- [ENTRIES PROVIDED]
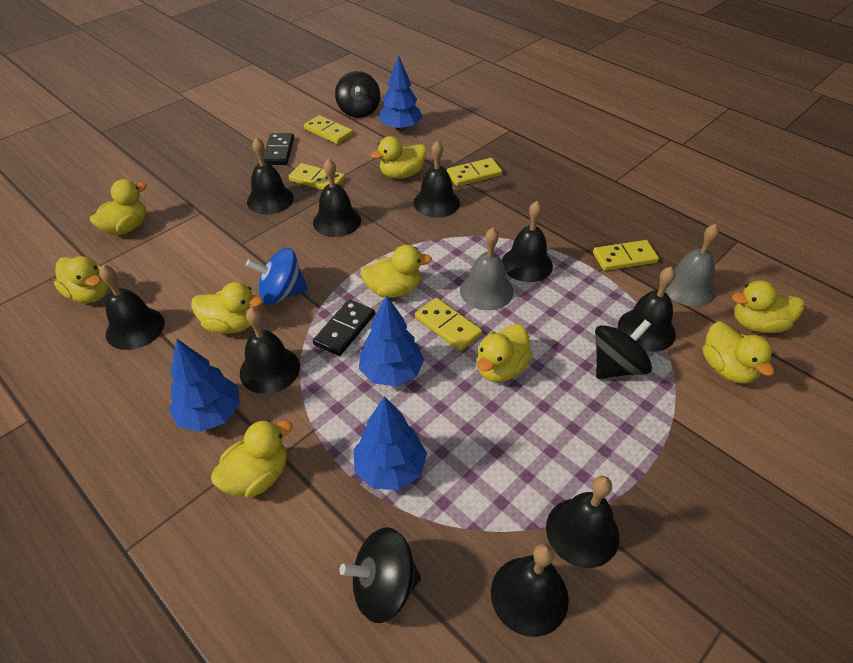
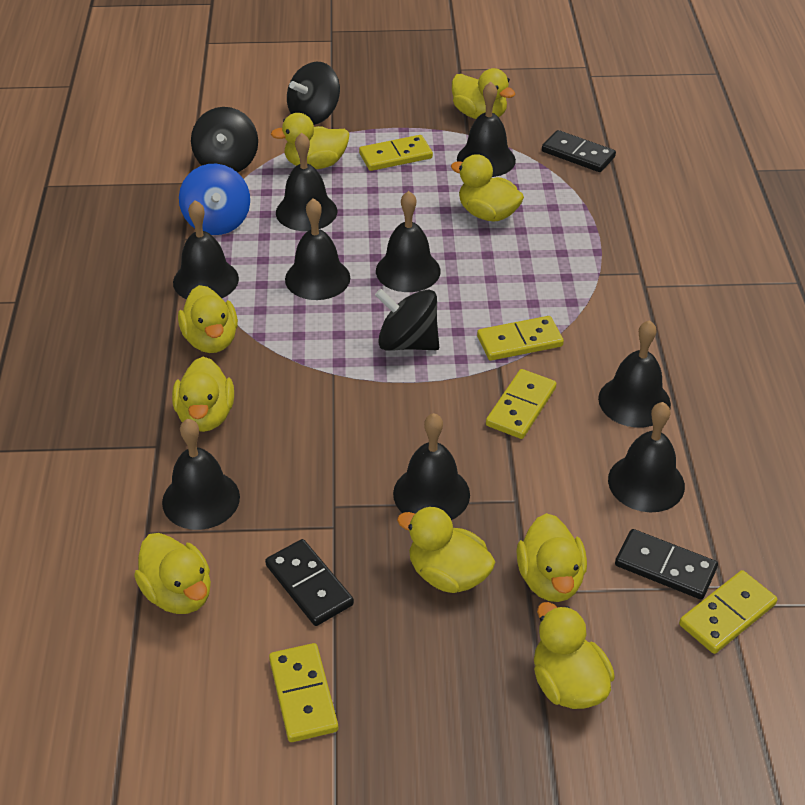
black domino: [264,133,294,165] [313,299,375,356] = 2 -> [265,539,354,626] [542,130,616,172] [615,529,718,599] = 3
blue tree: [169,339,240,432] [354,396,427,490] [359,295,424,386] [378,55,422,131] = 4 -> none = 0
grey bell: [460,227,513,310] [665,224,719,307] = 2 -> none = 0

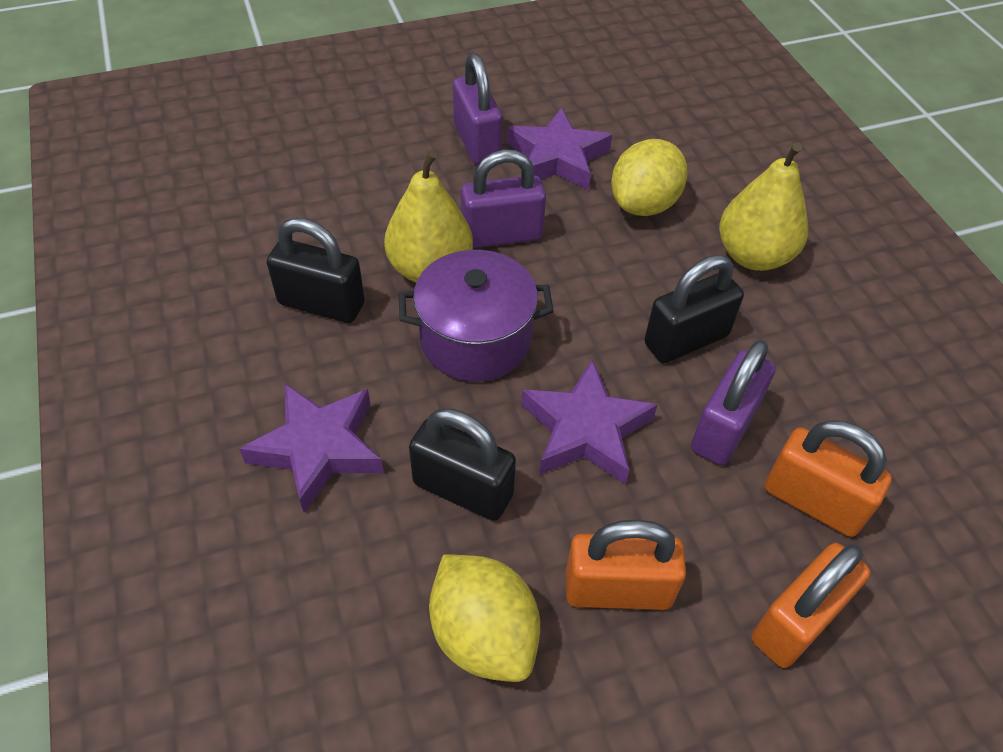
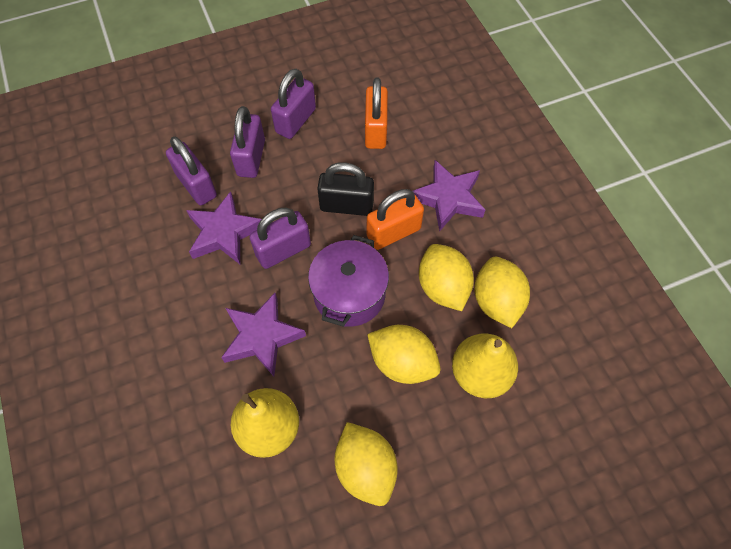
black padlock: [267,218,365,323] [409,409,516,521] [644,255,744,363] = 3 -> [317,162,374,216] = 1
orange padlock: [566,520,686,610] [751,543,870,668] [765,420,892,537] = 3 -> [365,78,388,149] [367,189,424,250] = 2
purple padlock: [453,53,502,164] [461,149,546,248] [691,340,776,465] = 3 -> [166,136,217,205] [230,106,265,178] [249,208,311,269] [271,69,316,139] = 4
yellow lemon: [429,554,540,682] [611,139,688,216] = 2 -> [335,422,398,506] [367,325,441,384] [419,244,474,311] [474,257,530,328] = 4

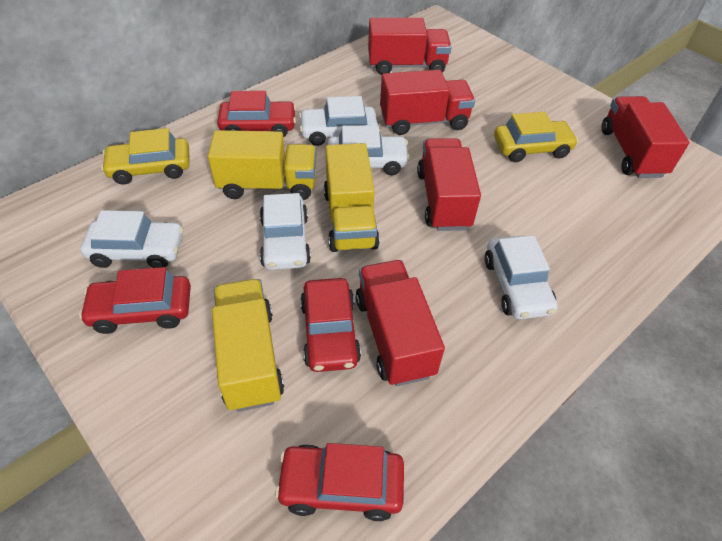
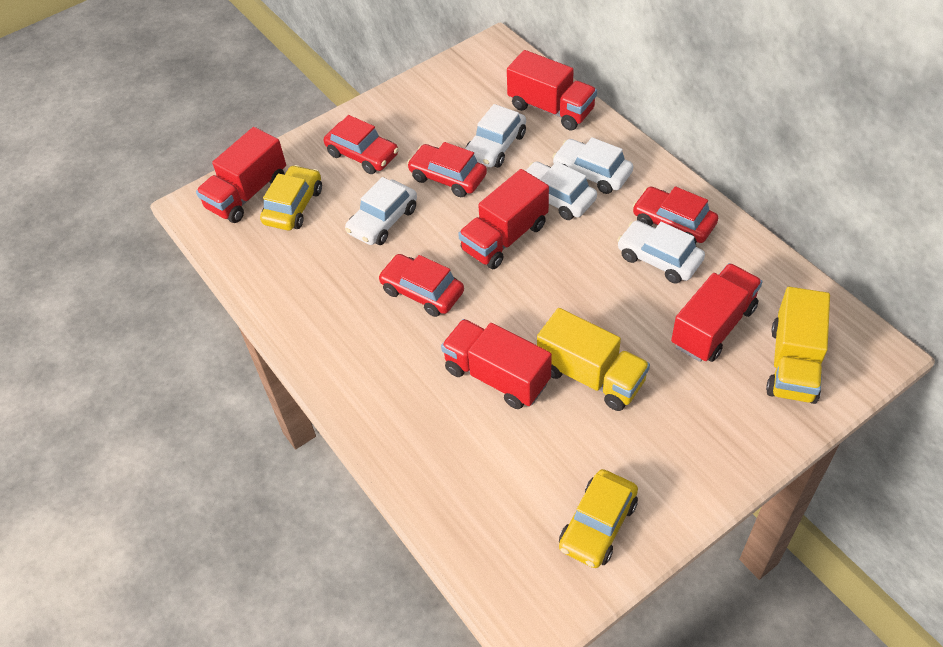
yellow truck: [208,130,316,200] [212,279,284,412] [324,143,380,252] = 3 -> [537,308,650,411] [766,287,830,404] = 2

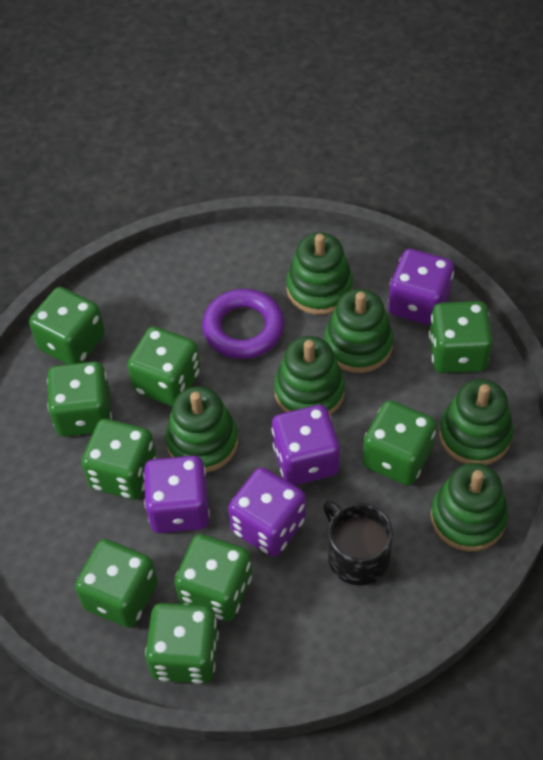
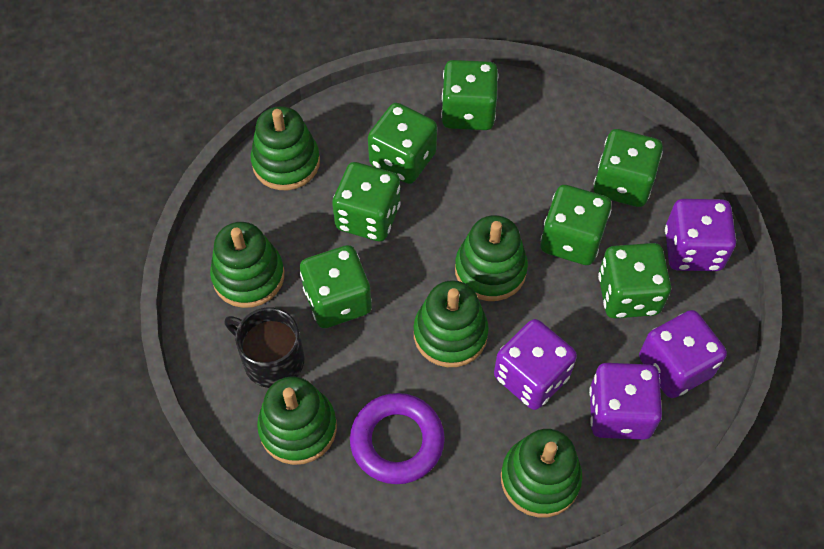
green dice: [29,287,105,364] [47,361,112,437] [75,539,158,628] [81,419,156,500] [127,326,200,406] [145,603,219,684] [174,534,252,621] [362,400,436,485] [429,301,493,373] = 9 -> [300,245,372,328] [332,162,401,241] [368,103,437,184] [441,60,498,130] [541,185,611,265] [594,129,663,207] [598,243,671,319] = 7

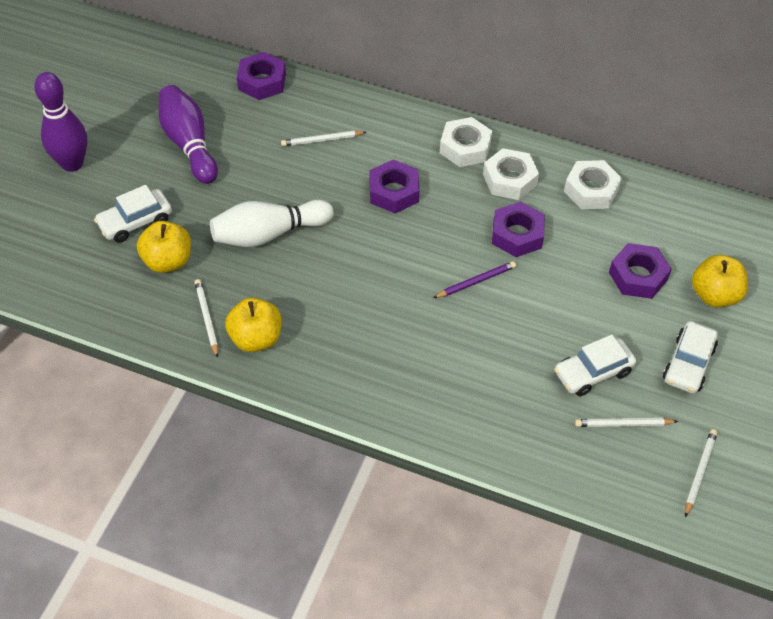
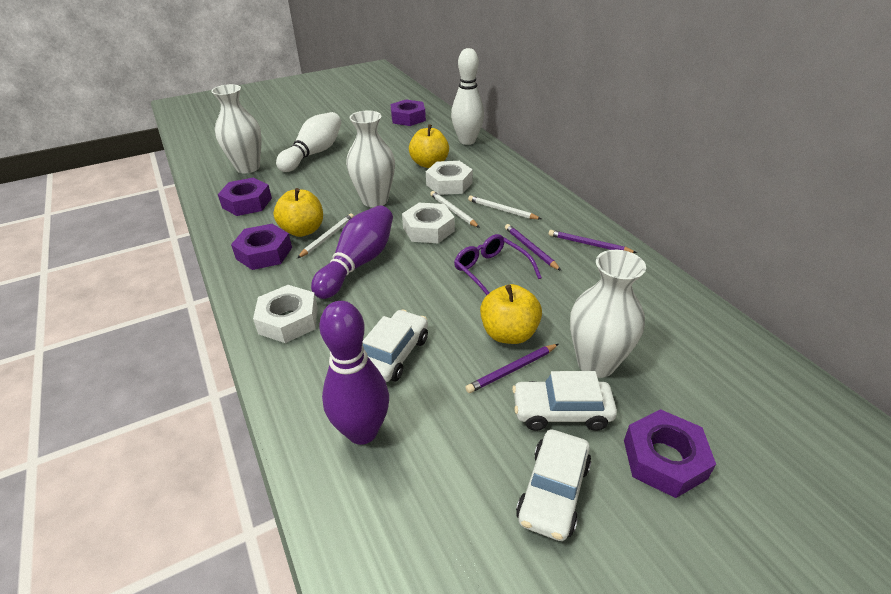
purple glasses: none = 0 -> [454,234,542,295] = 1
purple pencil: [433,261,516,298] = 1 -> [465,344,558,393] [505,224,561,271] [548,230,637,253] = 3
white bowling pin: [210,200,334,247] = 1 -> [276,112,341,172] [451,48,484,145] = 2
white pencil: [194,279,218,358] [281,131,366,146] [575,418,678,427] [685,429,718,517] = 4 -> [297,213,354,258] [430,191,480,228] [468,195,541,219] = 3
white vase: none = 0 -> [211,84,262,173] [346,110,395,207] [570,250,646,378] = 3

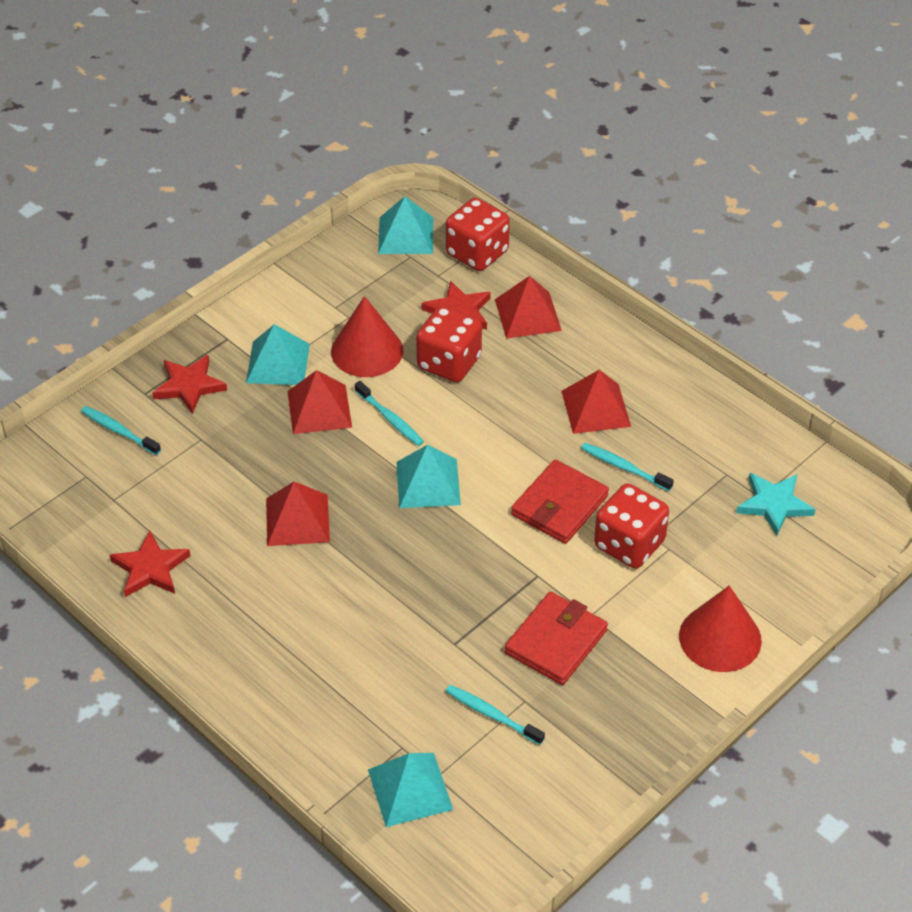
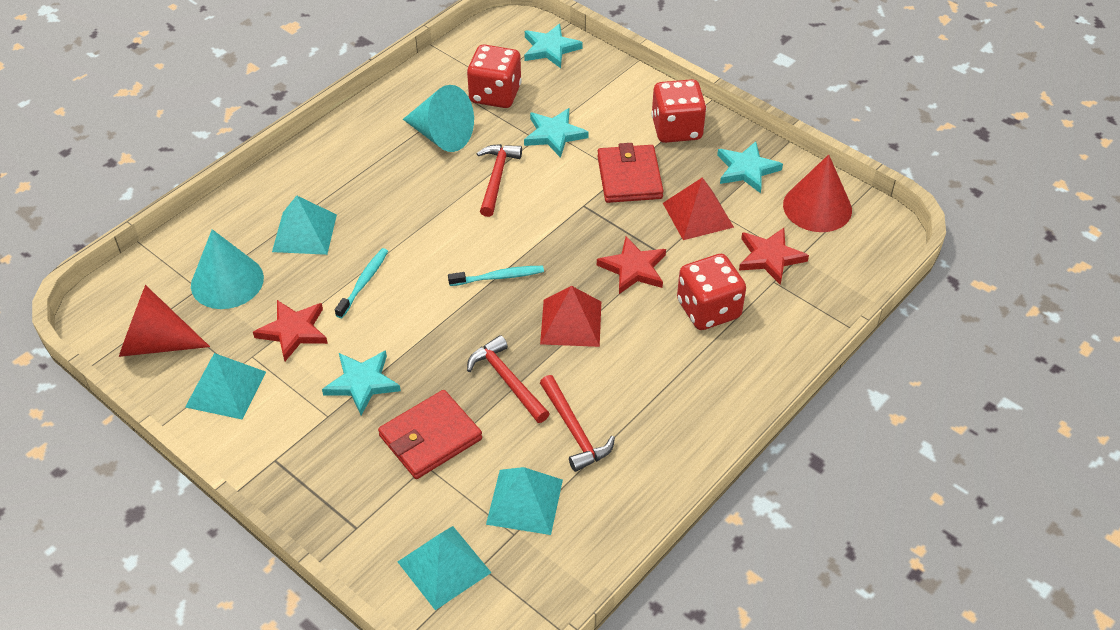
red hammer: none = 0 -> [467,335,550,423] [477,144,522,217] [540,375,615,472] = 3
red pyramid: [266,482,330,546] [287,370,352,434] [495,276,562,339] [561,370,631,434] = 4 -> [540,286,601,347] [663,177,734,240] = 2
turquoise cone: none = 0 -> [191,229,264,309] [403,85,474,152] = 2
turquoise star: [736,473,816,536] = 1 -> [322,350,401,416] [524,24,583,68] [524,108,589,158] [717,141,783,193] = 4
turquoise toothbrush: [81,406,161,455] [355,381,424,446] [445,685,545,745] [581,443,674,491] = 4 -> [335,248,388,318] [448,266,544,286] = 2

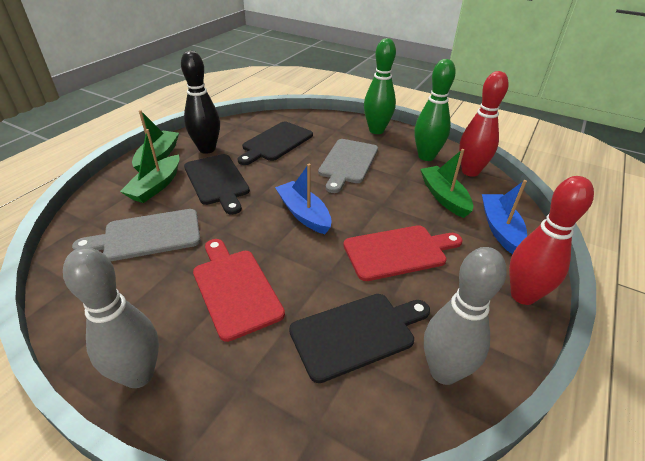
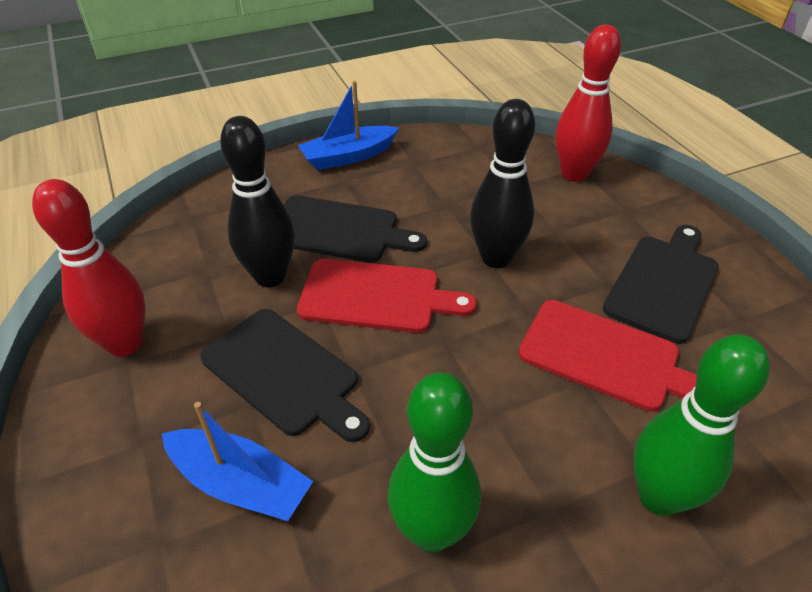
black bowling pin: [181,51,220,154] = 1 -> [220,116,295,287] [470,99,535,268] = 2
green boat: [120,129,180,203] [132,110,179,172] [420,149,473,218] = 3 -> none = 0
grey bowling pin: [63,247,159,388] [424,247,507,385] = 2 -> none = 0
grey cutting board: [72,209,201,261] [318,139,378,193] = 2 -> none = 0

- [PROBLEM DETAILS]
Word for word, write out each of the records, but not the pictures.

- [RESULT OF THE TASK]
black domino: [264,133,294,165] [313,299,375,356] = 2 -> [265,539,354,626] [542,130,616,172] [615,529,718,599] = 3
blue tree: [169,339,240,432] [354,396,427,490] [359,295,424,386] [378,55,422,131] = 4 -> none = 0
grey bell: [460,227,513,310] [665,224,719,307] = 2 -> none = 0

black padlock: [267,218,365,323] [409,409,516,521] [644,255,744,363] = 3 -> [317,162,374,216] = 1
orange padlock: [566,520,686,610] [751,543,870,668] [765,420,892,537] = 3 -> [365,78,388,149] [367,189,424,250] = 2
purple padlock: [453,53,502,164] [461,149,546,248] [691,340,776,465] = 3 -> [166,136,217,205] [230,106,265,178] [249,208,311,269] [271,69,316,139] = 4
yellow lemon: [429,554,540,682] [611,139,688,216] = 2 -> [335,422,398,506] [367,325,441,384] [419,244,474,311] [474,257,530,328] = 4

yellow truck: [208,130,316,200] [212,279,284,412] [324,143,380,252] = 3 -> [537,308,650,411] [766,287,830,404] = 2

green dice: [29,287,105,364] [47,361,112,437] [75,539,158,628] [81,419,156,500] [127,326,200,406] [145,603,219,684] [174,534,252,621] [362,400,436,485] [429,301,493,373] = 9 -> [300,245,372,328] [332,162,401,241] [368,103,437,184] [441,60,498,130] [541,185,611,265] [594,129,663,207] [598,243,671,319] = 7

purple glasses: none = 0 -> [454,234,542,295] = 1
purple pencil: [433,261,516,298] = 1 -> [465,344,558,393] [505,224,561,271] [548,230,637,253] = 3
white bowling pin: [210,200,334,247] = 1 -> [276,112,341,172] [451,48,484,145] = 2
white pencil: [194,279,218,358] [281,131,366,146] [575,418,678,427] [685,429,718,517] = 4 -> [297,213,354,258] [430,191,480,228] [468,195,541,219] = 3
white vase: none = 0 -> [211,84,262,173] [346,110,395,207] [570,250,646,378] = 3

red hammer: none = 0 -> [467,335,550,423] [477,144,522,217] [540,375,615,472] = 3
red pyramid: [266,482,330,546] [287,370,352,434] [495,276,562,339] [561,370,631,434] = 4 -> [540,286,601,347] [663,177,734,240] = 2
turquoise cone: none = 0 -> [191,229,264,309] [403,85,474,152] = 2
turquoise star: [736,473,816,536] = 1 -> [322,350,401,416] [524,24,583,68] [524,108,589,158] [717,141,783,193] = 4
turquoise toothbrush: [81,406,161,455] [355,381,424,446] [445,685,545,745] [581,443,674,491] = 4 -> [335,248,388,318] [448,266,544,286] = 2

black bowling pin: [181,51,220,154] = 1 -> [220,116,295,287] [470,99,535,268] = 2
green boat: [120,129,180,203] [132,110,179,172] [420,149,473,218] = 3 -> none = 0
grey bowling pin: [63,247,159,388] [424,247,507,385] = 2 -> none = 0
grey cutting board: [72,209,201,261] [318,139,378,193] = 2 -> none = 0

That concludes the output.